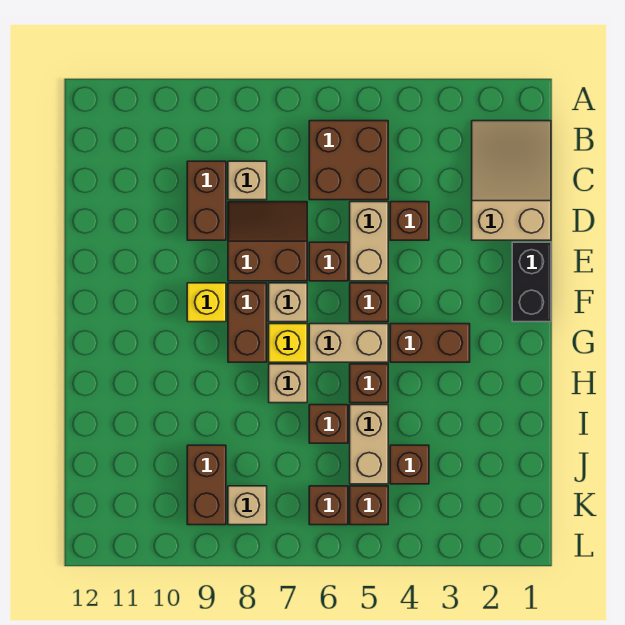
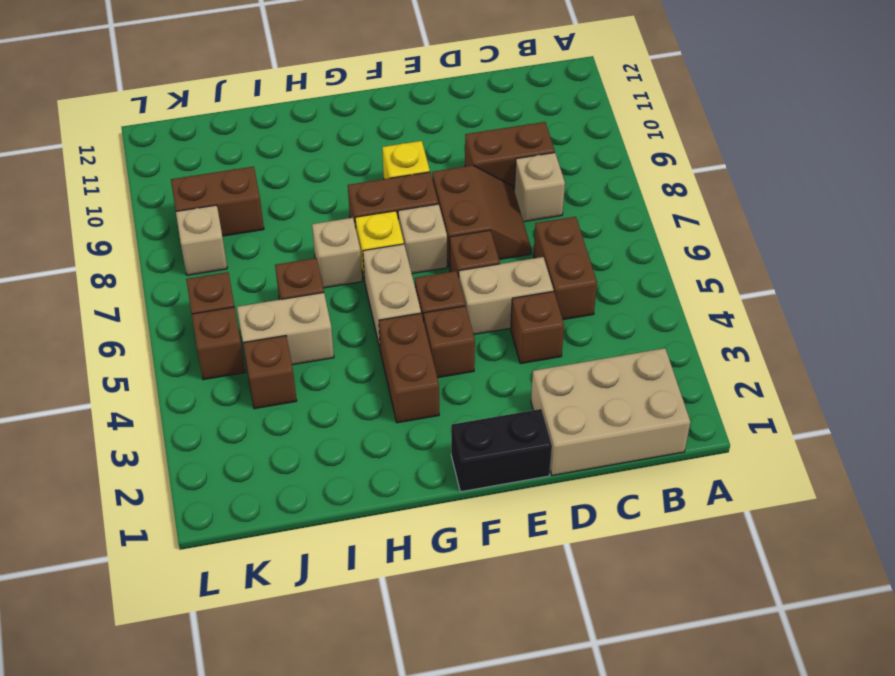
tan slope B1:D2 level 1 top D -> tan brick B1:D2 level 1
brown brick B5:C6 level 1 -> brown brick C5:C6 level 1
brown brick H5 level 1 -> brown brick F4 level 1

#### EXERCISE DIRECTIONS:
Give the listing above again word for word, without its pictures.

#### SOLVED PROBLEM:
tan slope B1:D2 level 1 top D -> tan brick B1:D2 level 1
brown brick B5:C6 level 1 -> brown brick C5:C6 level 1
brown brick H5 level 1 -> brown brick F4 level 1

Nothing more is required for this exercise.